(Records for the exercise)
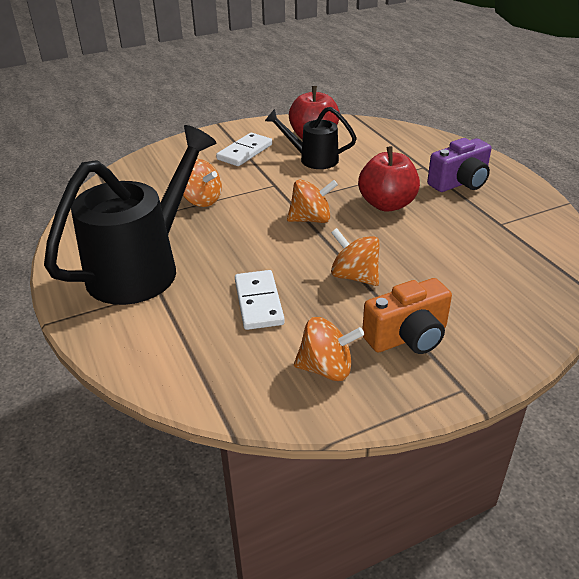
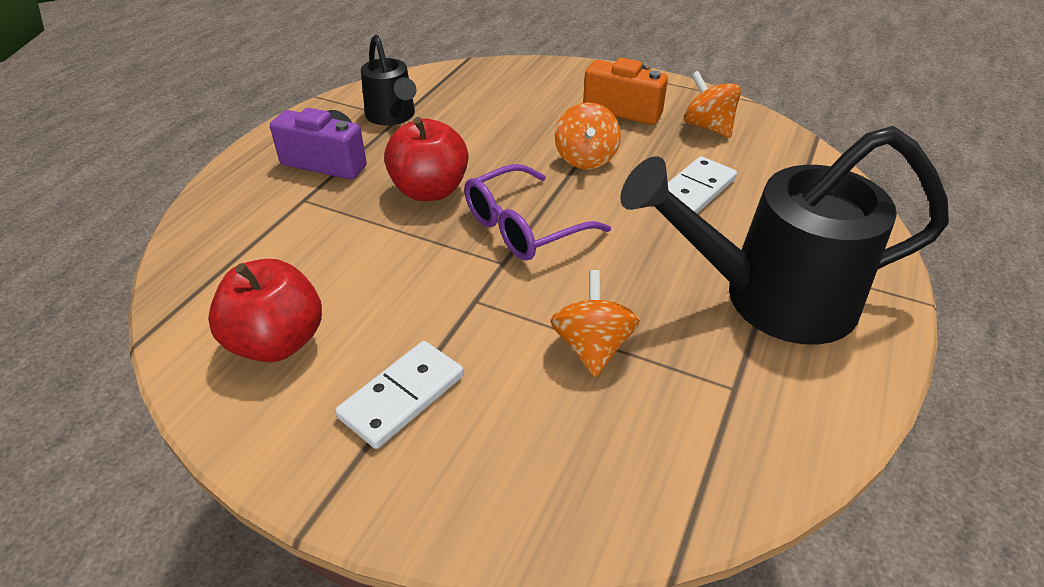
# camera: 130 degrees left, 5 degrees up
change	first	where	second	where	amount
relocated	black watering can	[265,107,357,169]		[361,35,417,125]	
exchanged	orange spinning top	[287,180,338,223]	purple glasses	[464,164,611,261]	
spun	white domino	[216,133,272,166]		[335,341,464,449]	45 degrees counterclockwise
(End Records for the exercise)
> _Assigned task_:
Omit the images and transcribe all of the records above word for word.

> _Written answer_:
# camera: 130 degrees left, 5 degrees up
change	first	where	second	where	amount
relocated	black watering can	[265,107,357,169]		[361,35,417,125]	
exchanged	orange spinning top	[287,180,338,223]	purple glasses	[464,164,611,261]	
spun	white domino	[216,133,272,166]		[335,341,464,449]	45 degrees counterclockwise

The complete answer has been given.